EXERCISE AIM:
Every line of the entries below from the one containing "(399, 318) = (419, 324): white" to the one containing "(520, 570) = (572, 129): none -> blue lamp", both ends included, must be written out exactly. No other line belongs in the answer.

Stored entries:

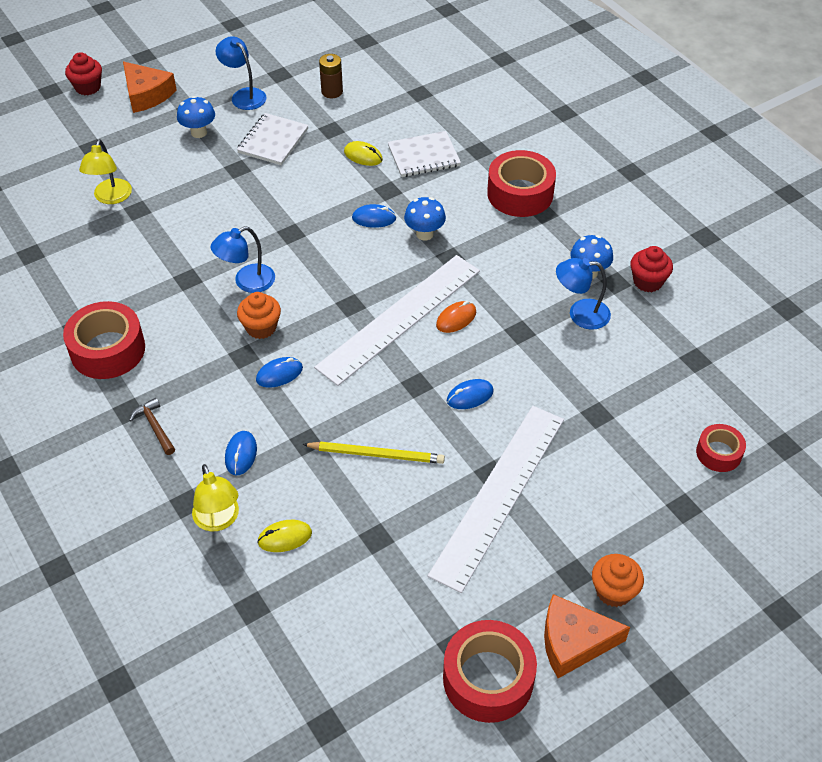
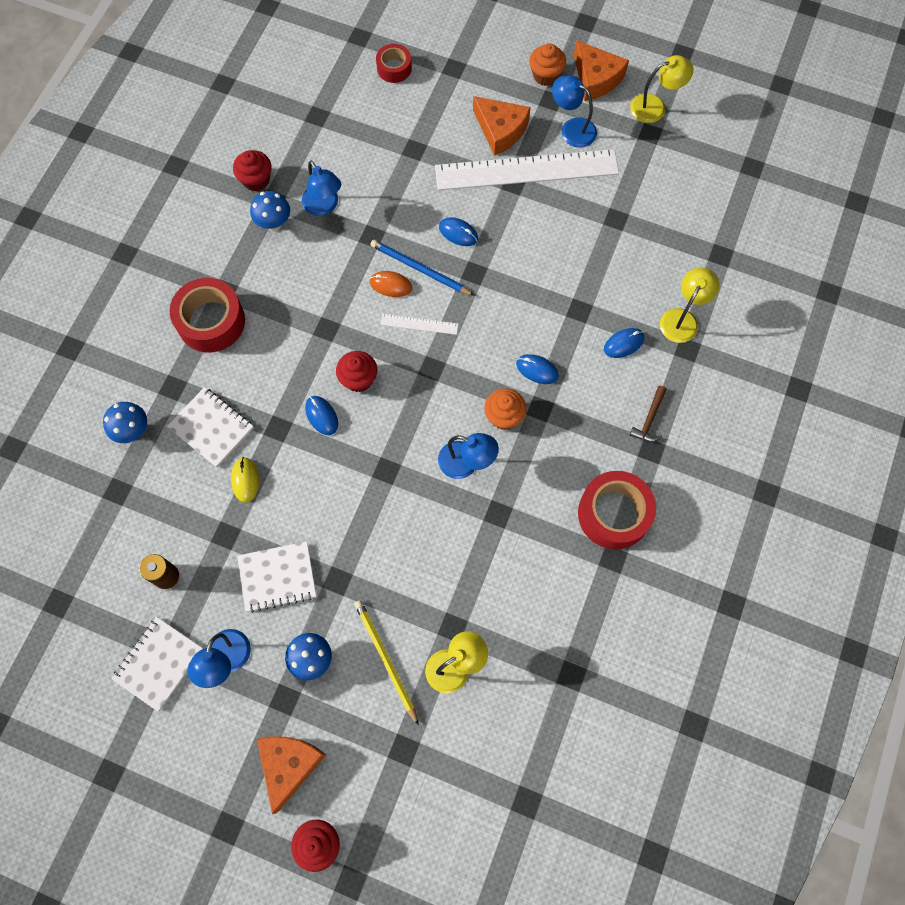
camera: 125 degrees left, 20 degrees up
(276, 67) = (158, 663): none -> white notebook
(285, 537) = (660, 270): yellow mouse -> none
(376, 454) = (554, 259): yellow pencil -> yellow pencil (386, 659)
(385, 254) = (358, 379): none -> red cupcake
(399, 318) = (419, 324): white ruler -> white ruler, size x0.40
(424, 234) = (313, 364): blue mushroom -> blue mushroom (133, 431)
(455, 347) = (420, 269): none -> blue pencil
(488, 679) = (655, 107): red tape -> yellow lamp
(520, 570) = (572, 129): none -> blue lamp
(567, 502) = (500, 130): none -> orange cheese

ANSWER TO THIS TASK:
(399, 318) = (419, 324): white ruler -> white ruler, size x0.40
(424, 234) = (313, 364): blue mushroom -> blue mushroom (133, 431)
(455, 347) = (420, 269): none -> blue pencil
(488, 679) = (655, 107): red tape -> yellow lamp
(520, 570) = (572, 129): none -> blue lamp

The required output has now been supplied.